## PROVIDED ENTRIES
::::::::::

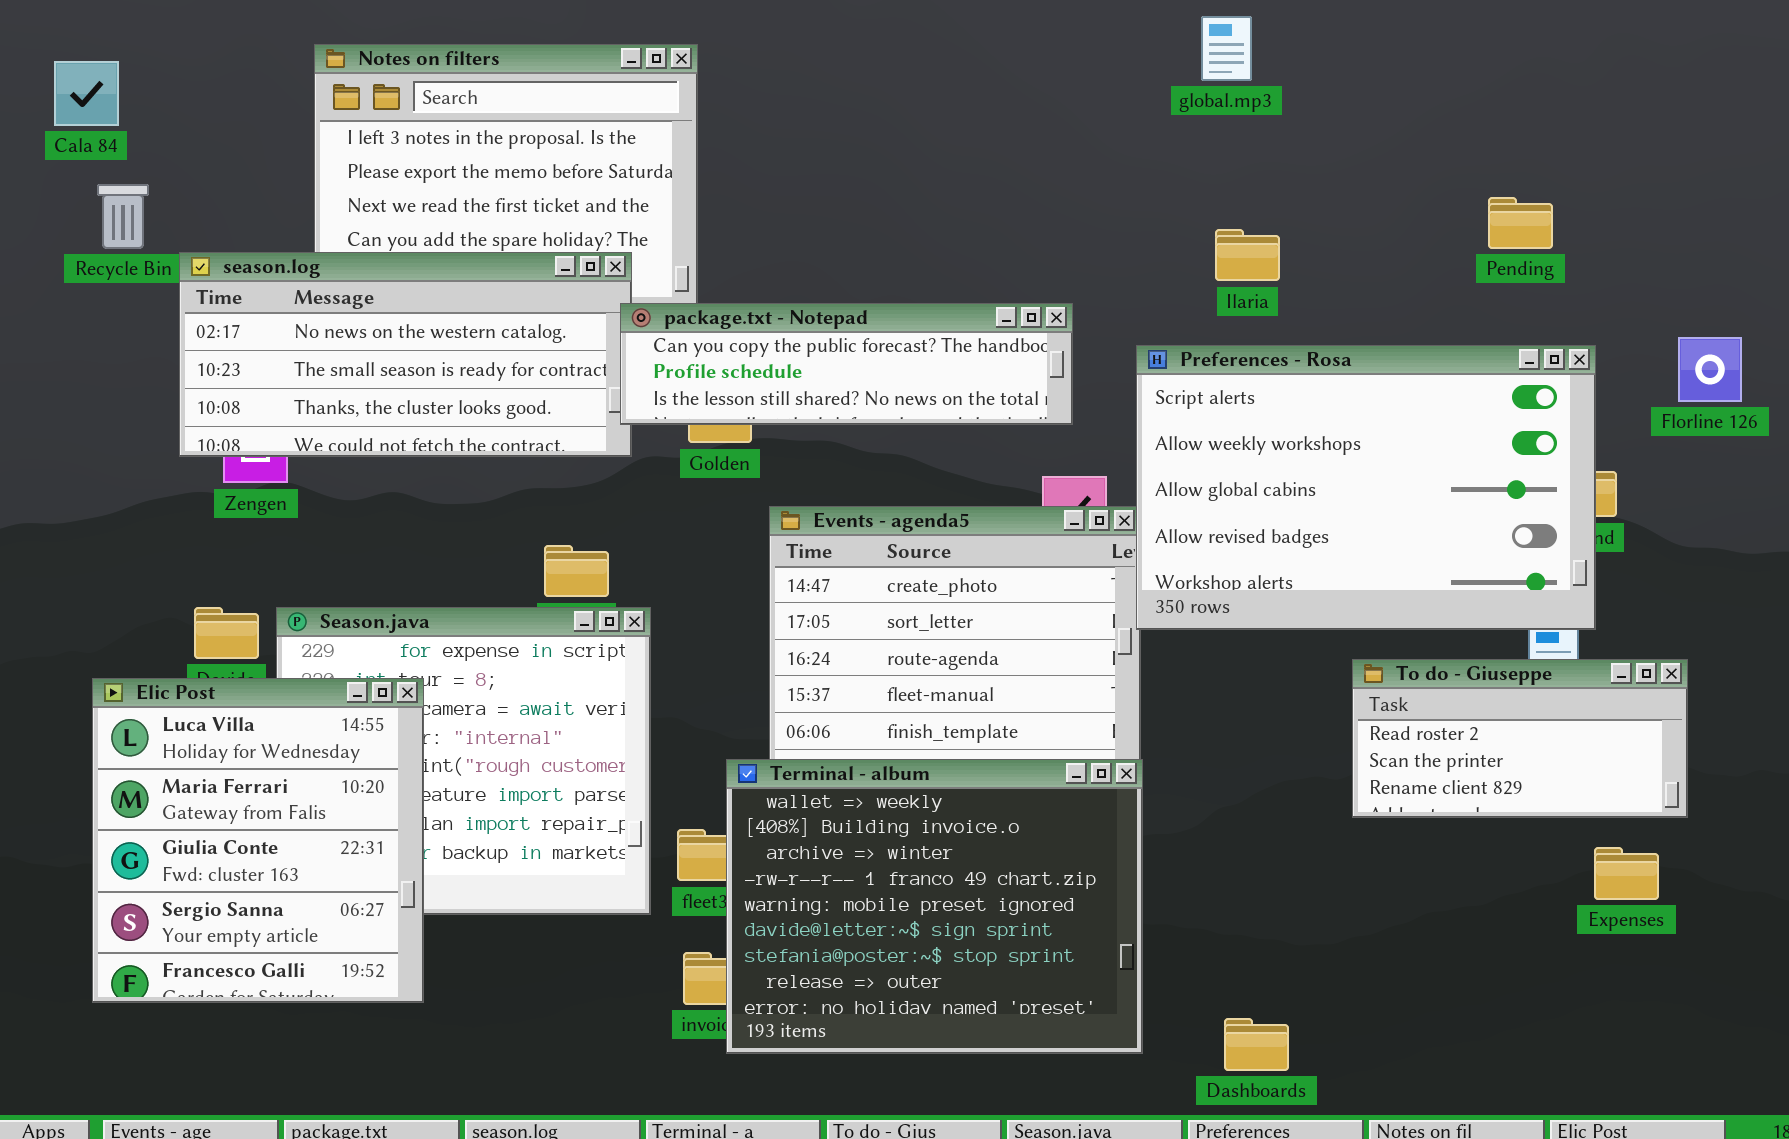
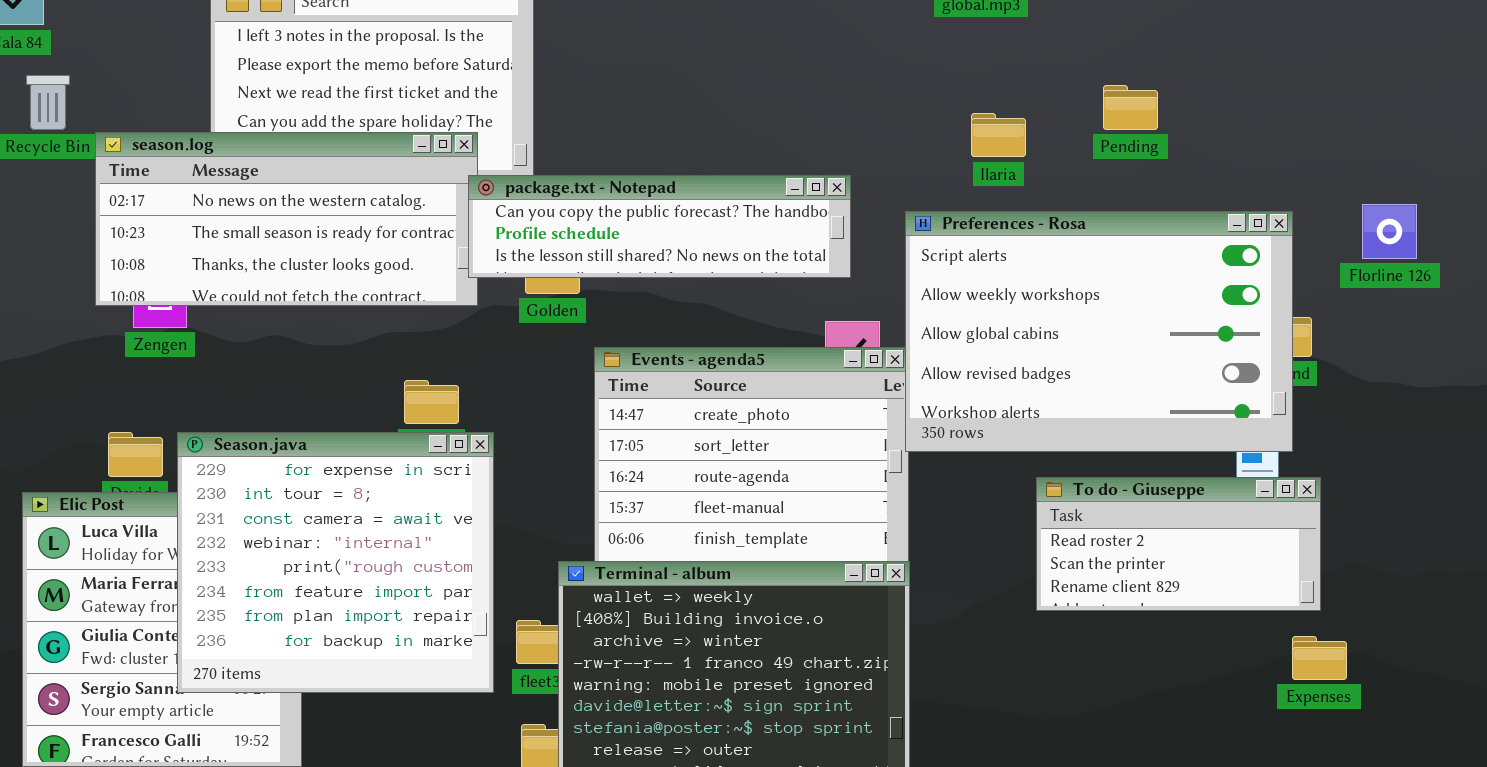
Pending: [1488,197,1553,249] -> [1103,85,1158,130], moved
Season.java: [276,607,651,915] -> [177,432,494,693], raised
To do - Giuseppe: [1352,659,1688,818] -> [1036,477,1321,611], moved

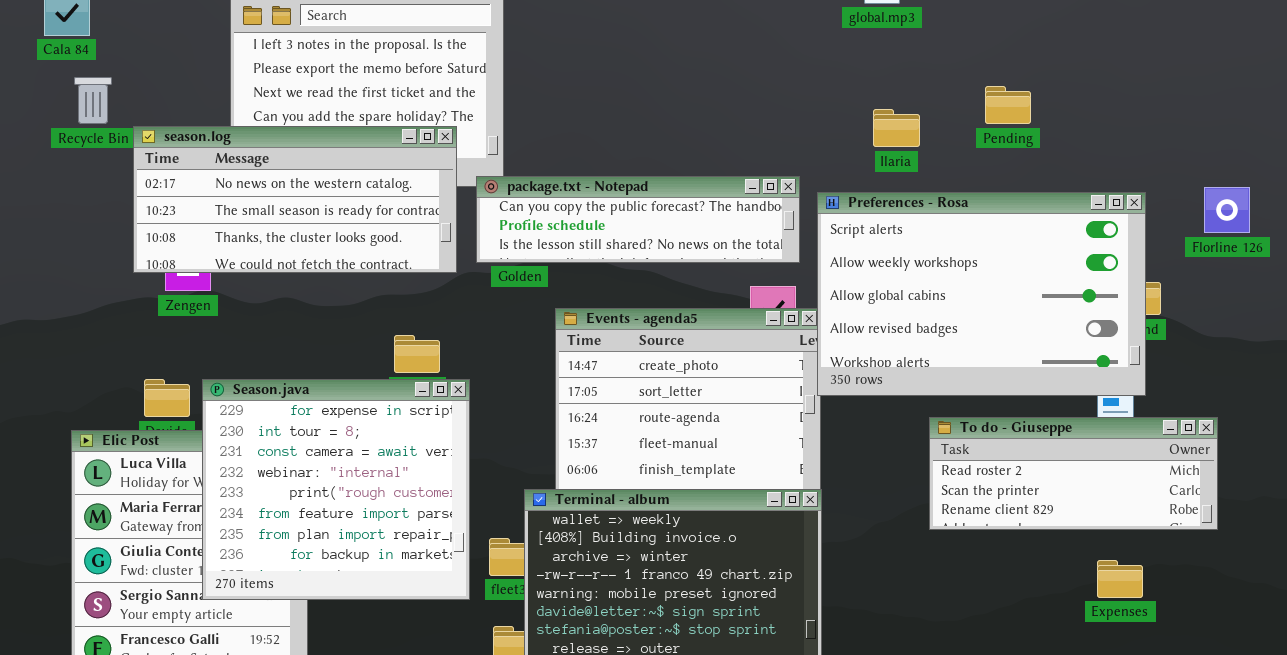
package.txt - Notepad: [468,175,851,278] -> [476,176,800,263], moved
To do - Giuseppe: [1036,477,1321,611] -> [929,417,1218,530], resized
Expenses: [1292,636,1347,680] -> [1097,560,1143,598], moved

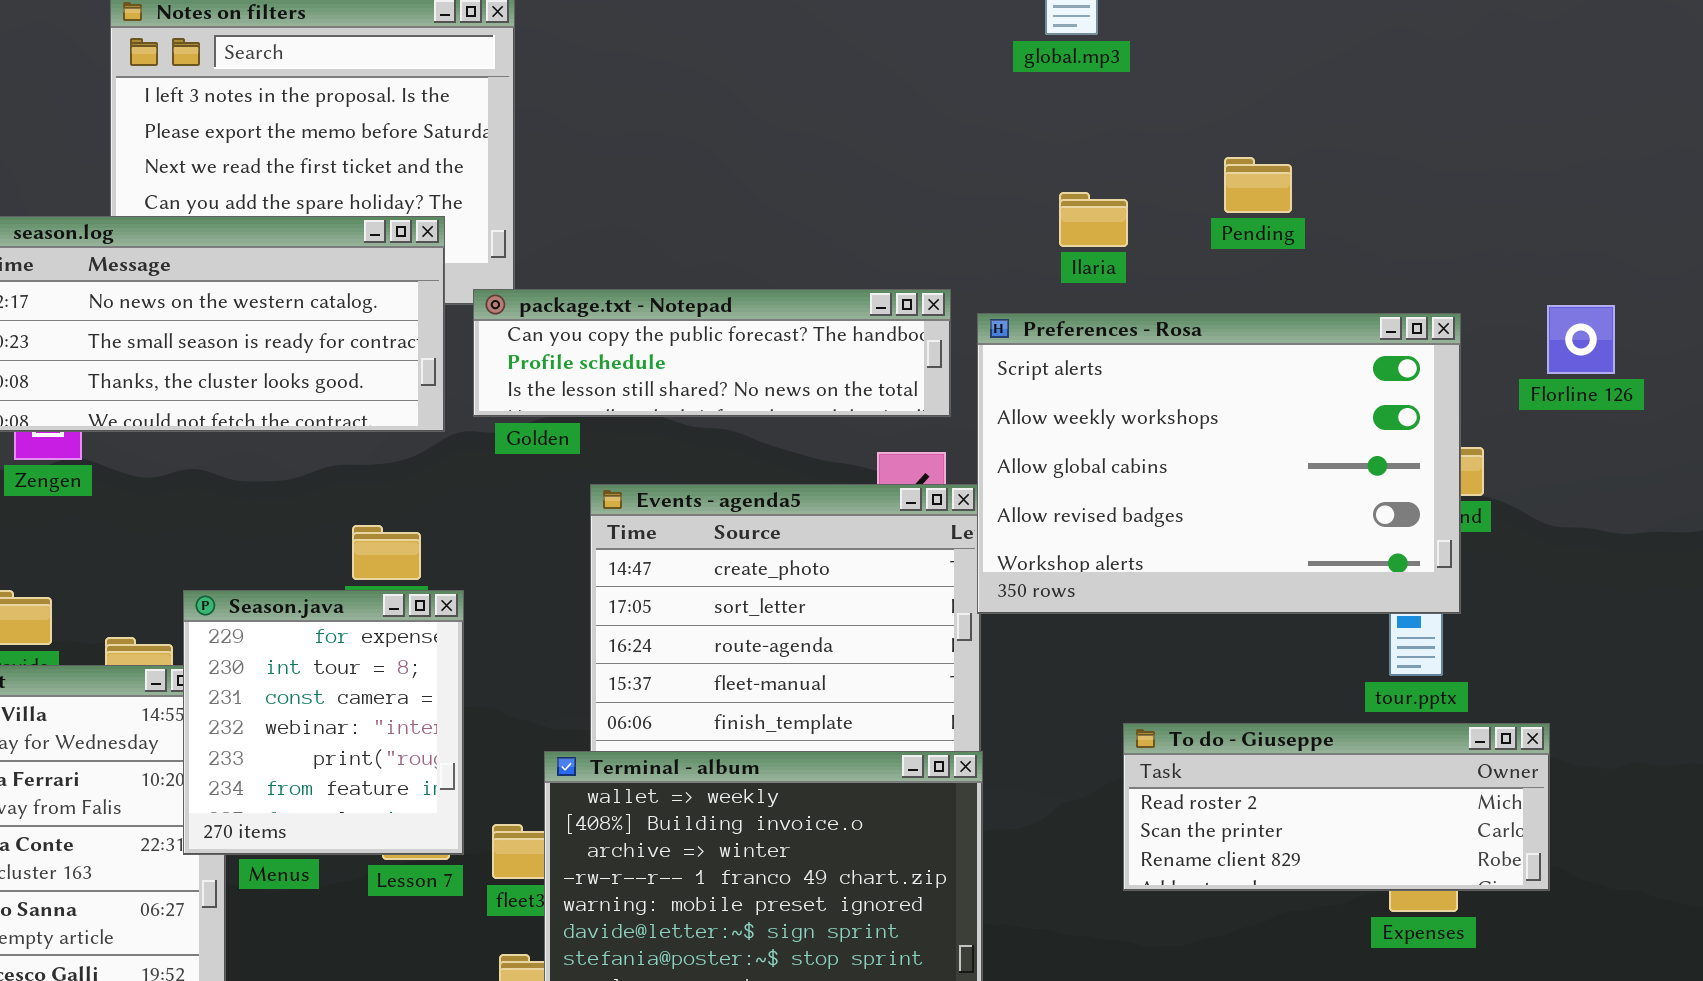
Season.java: [202,379,470,600] -> [183,590,464,855], resized
To do - Giuseppe: [929,417,1218,530] -> [1123,723,1550,891], moved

::::::::::

## WORK ORDER
Repeat exactly the lines from the first line of the records above through the line containing "Season.java: [202,379,470,600] ->", leaving out the pictures.

## RESPONSE TO THE EXERCISE
Pending: [1488,197,1553,249] -> [1103,85,1158,130], moved
Season.java: [276,607,651,915] -> [177,432,494,693], raised
To do - Giuseppe: [1352,659,1688,818] -> [1036,477,1321,611], moved

package.txt - Notepad: [468,175,851,278] -> [476,176,800,263], moved
To do - Giuseppe: [1036,477,1321,611] -> [929,417,1218,530], resized
Expenses: [1292,636,1347,680] -> [1097,560,1143,598], moved

Season.java: [202,379,470,600] -> [183,590,464,855], resized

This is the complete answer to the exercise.